DATA UNDER STUDY ::
==========

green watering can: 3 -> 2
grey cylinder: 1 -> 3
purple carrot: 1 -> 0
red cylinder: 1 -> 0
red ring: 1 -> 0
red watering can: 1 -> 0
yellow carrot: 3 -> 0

==========

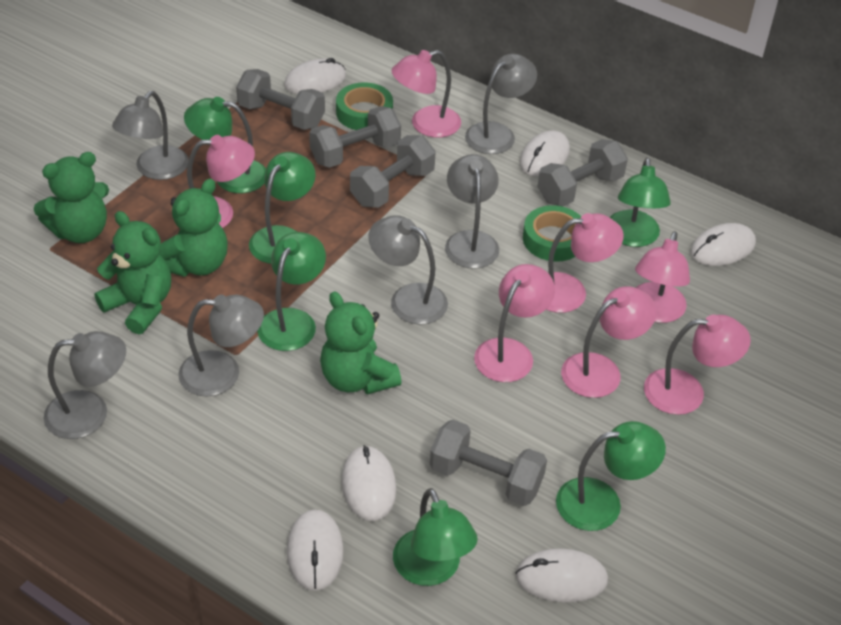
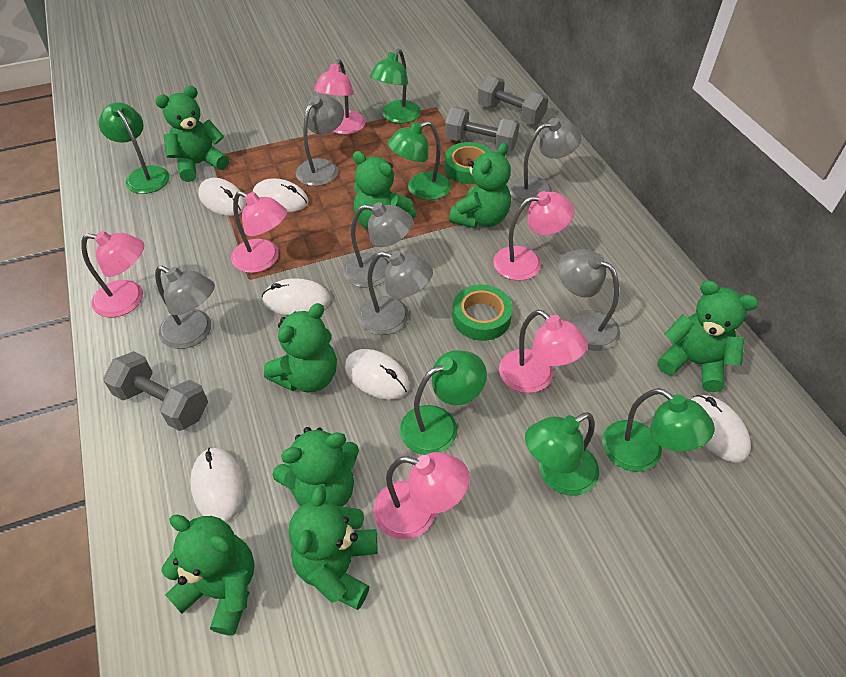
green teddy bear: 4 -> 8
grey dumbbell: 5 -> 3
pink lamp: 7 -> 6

==========

EXERCISE ::
What are the lines above, starting at the one with "green watering can: 3 -> 2" and ending at the one with "yellow carrot: 3 -> 0"? Give them again exactly, and only them.

EXERCISE OUTPUT ::
green watering can: 3 -> 2
grey cylinder: 1 -> 3
purple carrot: 1 -> 0
red cylinder: 1 -> 0
red ring: 1 -> 0
red watering can: 1 -> 0
yellow carrot: 3 -> 0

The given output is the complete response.